Keep the text of the data exactly as it is and omit each picture from the copy.

_Available data_
::::

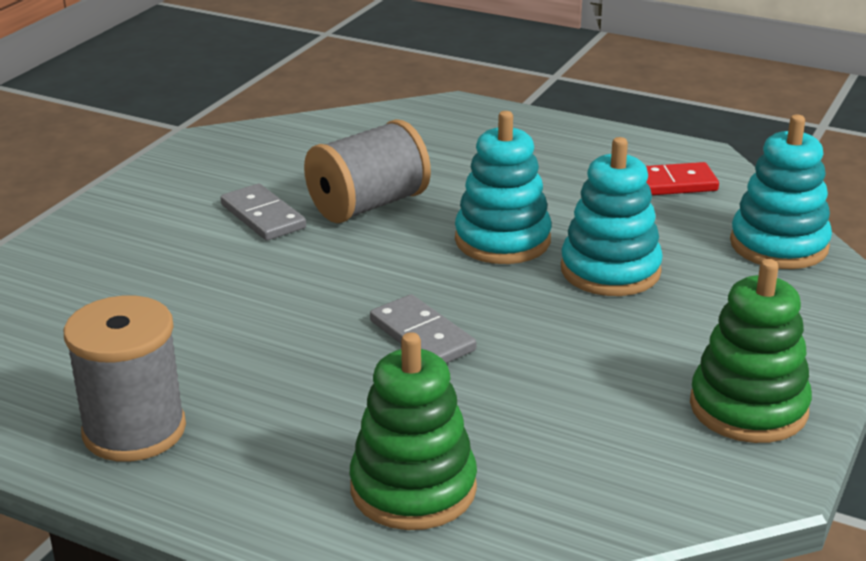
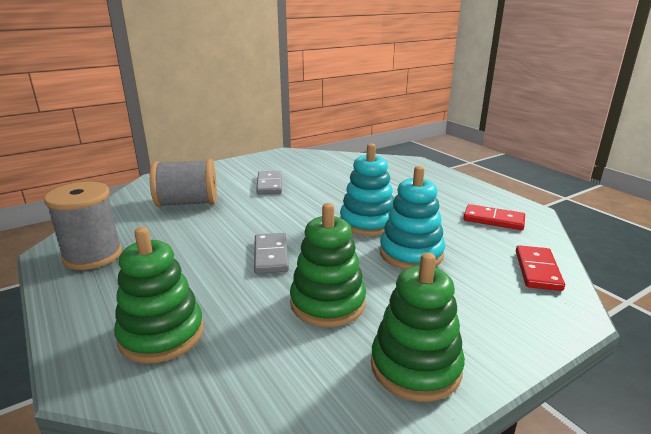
camera: 30 degrees right, 5 degrees down
(368, 205) = (321, 191): grey spool -> grey spool (187, 203)
(576, 373) = (327, 303): none -> green stacking toy
(778, 245) = (537, 270): turquoise stacking toy -> red domino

::::

_Exercise response_
camera: 30 degrees right, 5 degrees down
(368, 205) = (321, 191): grey spool -> grey spool (187, 203)
(576, 373) = (327, 303): none -> green stacking toy
(778, 245) = (537, 270): turquoise stacking toy -> red domino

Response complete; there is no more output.